▶ _EXERCISE_:
Could you copy exactly the lines from the start of the records through the one containing "none -> cyan cone H7 level 1", both included, and leave out the pictures?

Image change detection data
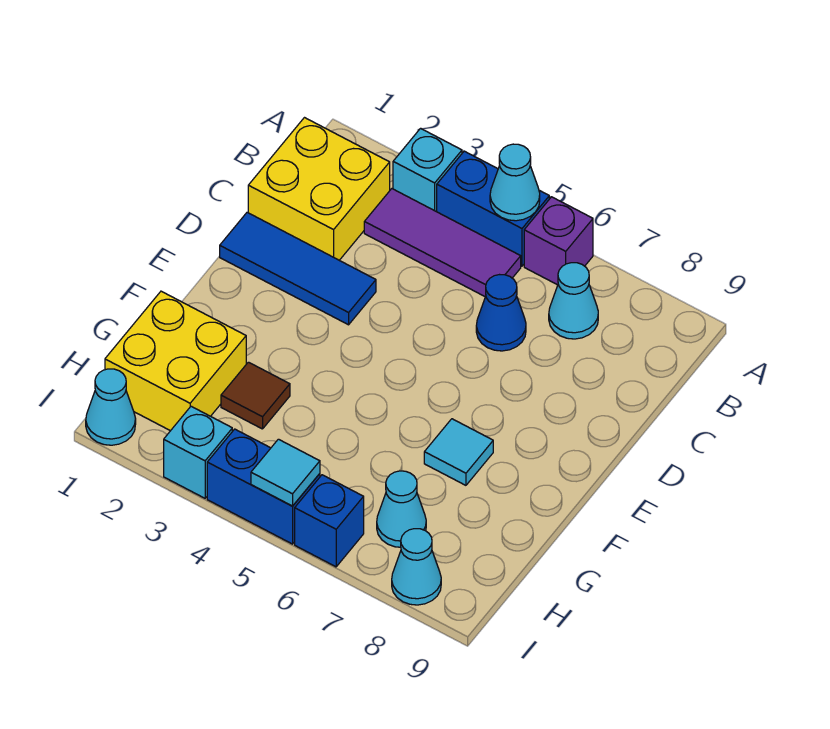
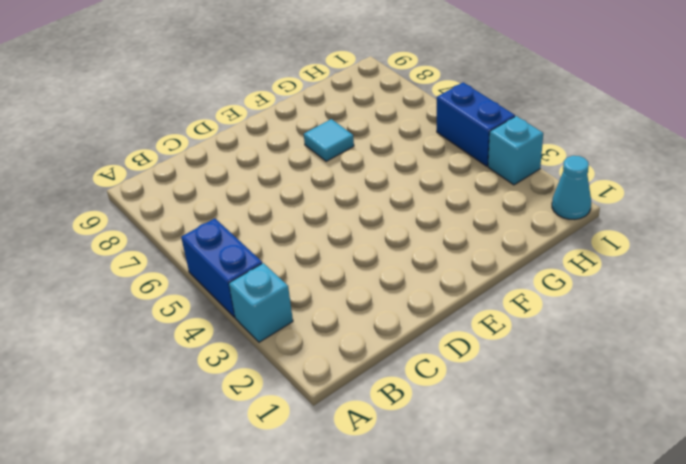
none -> purple brick A6 level 1
none -> yellow brick B1:C2 level 1
none -> purple tile B3:B5 level 1

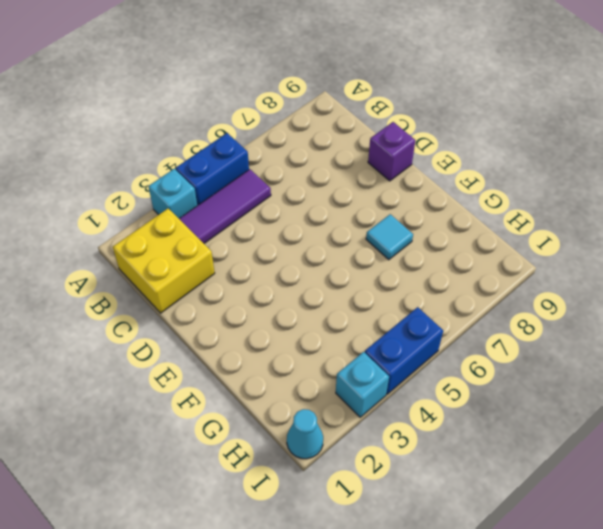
purple brick D9 level 1 -> purple brick A6 level 1
none -> cyan cone B7 level 1
none -> blue cone C6 level 1
none -> blue tile D1:D3 level 1

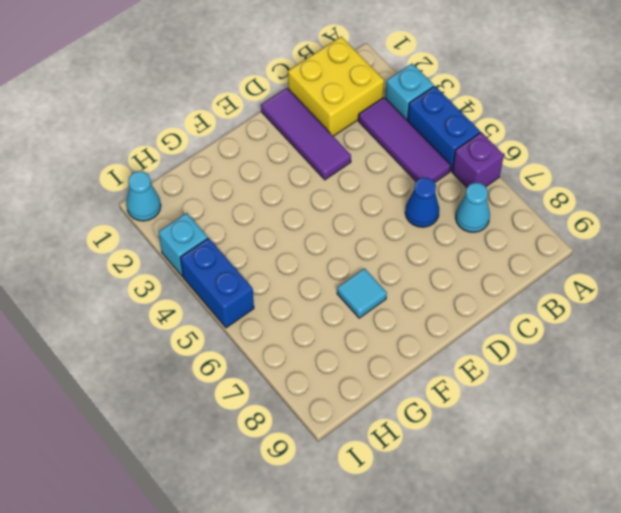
purple tile D1:D3 level 1 -> blue tile D1:D3 level 1
none -> yellow brick G1:H2 level 1
none -> brown tile G3 level 1
none -> cyan cone H7 level 1

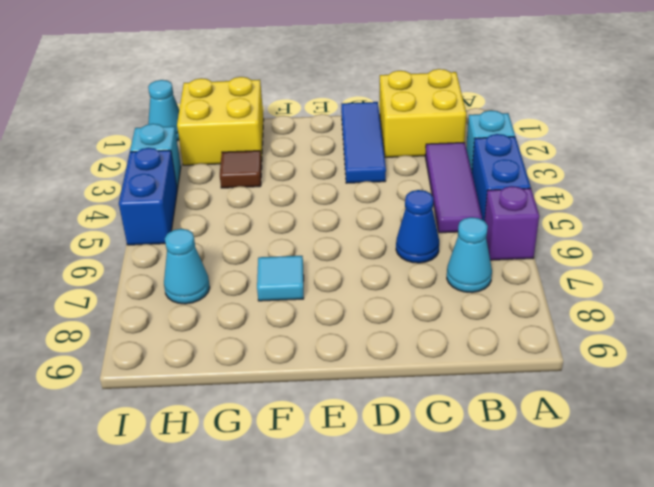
none -> blue brick I6 level 1
none -> cyan cone I8 level 1
none -> cyan cone A5 level 2

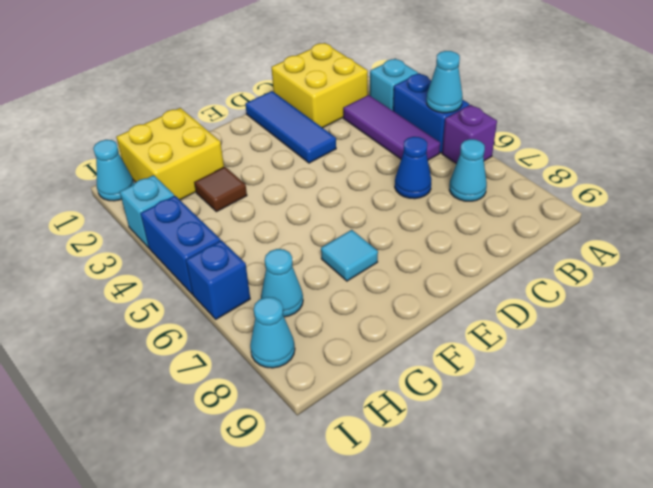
none -> cyan tile I5 level 2

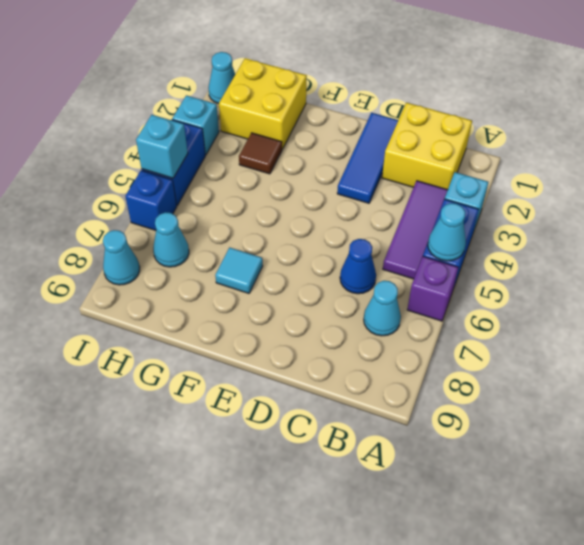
cyan brick I5 level 2 -> cyan tile I5 level 2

▶ _SOLVED PROBLEM_:
none -> purple brick A6 level 1
none -> yellow brick B1:C2 level 1
none -> purple tile B3:B5 level 1

purple brick D9 level 1 -> purple brick A6 level 1
none -> cyan cone B7 level 1
none -> blue cone C6 level 1
none -> blue tile D1:D3 level 1

purple tile D1:D3 level 1 -> blue tile D1:D3 level 1
none -> yellow brick G1:H2 level 1
none -> brown tile G3 level 1
none -> cyan cone H7 level 1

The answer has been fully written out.